▶ Given data:
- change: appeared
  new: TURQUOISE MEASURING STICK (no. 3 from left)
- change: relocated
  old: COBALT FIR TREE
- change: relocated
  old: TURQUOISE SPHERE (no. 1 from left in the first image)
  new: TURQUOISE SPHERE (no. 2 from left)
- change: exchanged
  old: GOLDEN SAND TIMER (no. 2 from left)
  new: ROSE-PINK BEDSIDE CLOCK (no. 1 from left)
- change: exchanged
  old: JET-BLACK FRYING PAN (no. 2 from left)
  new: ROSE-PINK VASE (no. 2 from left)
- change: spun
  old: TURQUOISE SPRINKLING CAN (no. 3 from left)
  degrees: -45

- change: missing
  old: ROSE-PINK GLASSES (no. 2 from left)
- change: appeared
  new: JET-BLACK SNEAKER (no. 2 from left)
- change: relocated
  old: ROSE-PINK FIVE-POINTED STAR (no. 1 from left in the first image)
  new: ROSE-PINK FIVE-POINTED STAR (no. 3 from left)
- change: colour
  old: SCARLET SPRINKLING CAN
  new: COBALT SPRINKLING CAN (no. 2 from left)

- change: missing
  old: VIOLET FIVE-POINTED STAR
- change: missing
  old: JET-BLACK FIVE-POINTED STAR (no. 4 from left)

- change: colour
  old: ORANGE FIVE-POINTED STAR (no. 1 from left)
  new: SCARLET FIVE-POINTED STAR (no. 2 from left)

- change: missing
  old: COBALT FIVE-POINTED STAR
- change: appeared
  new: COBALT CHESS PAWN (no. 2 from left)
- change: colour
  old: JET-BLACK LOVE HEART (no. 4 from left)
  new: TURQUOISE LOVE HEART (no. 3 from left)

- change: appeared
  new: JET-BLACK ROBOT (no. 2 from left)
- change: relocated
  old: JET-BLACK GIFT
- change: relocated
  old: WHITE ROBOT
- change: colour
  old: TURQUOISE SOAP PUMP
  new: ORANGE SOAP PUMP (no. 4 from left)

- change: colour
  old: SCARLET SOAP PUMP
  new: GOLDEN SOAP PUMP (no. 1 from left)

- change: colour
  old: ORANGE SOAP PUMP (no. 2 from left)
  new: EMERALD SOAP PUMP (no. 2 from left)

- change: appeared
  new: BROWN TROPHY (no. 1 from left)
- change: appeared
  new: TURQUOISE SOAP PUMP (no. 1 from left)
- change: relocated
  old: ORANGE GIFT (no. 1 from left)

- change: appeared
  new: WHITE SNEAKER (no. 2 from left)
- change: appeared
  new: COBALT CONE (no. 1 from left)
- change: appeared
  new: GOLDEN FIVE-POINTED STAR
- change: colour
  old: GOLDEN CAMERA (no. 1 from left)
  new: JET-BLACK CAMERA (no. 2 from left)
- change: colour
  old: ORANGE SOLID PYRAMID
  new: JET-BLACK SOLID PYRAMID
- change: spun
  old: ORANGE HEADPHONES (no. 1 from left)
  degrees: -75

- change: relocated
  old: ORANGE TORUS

▶ Task statement: Where a line in the material above holds "SPHERE", copy that line.

▶ Solution for this task:
  old: TURQUOISE SPHERE (no. 1 from left in the first image)
  new: TURQUOISE SPHERE (no. 2 from left)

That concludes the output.